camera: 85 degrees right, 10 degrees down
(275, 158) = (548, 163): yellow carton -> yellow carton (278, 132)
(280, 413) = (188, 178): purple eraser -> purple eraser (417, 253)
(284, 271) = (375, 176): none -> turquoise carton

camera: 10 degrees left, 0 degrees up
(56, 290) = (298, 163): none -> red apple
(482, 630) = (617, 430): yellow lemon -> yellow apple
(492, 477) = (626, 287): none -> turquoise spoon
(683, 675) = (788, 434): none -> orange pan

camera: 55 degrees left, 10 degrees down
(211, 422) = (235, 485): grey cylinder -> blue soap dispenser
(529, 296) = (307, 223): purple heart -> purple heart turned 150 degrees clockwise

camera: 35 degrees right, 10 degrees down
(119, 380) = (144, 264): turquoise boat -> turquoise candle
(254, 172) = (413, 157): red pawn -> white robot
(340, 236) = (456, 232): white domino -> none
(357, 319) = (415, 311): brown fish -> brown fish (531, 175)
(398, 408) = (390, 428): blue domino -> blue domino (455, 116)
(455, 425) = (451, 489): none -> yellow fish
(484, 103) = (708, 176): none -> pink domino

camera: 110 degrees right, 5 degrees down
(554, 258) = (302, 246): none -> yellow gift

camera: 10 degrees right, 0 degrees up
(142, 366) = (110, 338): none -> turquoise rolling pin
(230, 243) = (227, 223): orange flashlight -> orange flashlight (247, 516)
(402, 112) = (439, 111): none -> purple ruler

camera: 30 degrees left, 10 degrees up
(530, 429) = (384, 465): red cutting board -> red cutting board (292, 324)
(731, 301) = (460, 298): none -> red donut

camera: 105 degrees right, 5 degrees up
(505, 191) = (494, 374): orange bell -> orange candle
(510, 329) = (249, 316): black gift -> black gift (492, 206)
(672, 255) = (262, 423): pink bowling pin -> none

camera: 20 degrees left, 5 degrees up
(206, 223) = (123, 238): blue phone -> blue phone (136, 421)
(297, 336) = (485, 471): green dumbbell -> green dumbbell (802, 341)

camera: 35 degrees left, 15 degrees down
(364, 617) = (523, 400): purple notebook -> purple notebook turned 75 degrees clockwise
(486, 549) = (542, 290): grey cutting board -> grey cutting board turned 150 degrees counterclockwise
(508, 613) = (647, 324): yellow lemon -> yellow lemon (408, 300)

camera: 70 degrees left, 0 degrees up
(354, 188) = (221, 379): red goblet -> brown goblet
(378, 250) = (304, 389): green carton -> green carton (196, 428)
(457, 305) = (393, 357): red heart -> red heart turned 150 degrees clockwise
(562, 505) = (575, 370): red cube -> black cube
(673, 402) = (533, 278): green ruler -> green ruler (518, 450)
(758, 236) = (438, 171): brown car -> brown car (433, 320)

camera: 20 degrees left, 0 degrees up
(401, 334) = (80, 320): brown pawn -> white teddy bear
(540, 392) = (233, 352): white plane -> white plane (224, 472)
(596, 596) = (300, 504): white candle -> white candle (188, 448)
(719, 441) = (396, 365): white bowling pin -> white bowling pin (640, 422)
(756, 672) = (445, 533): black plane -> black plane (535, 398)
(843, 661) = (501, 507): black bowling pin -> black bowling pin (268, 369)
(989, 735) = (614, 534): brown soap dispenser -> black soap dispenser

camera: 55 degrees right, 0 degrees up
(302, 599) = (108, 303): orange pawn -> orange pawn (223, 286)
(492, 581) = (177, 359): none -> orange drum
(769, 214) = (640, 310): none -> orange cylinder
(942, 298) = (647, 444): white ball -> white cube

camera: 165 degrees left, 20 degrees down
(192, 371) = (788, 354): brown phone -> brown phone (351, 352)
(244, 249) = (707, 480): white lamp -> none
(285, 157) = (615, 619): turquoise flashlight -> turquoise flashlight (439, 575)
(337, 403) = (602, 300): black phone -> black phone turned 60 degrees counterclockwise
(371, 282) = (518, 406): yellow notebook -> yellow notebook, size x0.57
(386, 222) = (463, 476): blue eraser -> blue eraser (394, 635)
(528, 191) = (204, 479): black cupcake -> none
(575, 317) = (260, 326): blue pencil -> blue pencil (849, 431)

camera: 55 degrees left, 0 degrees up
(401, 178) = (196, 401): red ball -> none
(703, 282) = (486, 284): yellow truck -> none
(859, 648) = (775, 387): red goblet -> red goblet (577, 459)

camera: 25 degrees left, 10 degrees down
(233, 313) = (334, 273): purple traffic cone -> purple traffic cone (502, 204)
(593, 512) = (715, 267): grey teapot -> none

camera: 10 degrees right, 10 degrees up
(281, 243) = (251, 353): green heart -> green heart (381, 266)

•••

### Required action
Every line of the listing that holds "ball" should be found and copied.

### Written response
(942, 298) = (647, 444): white ball -> white cube
(401, 178) = (196, 401): red ball -> none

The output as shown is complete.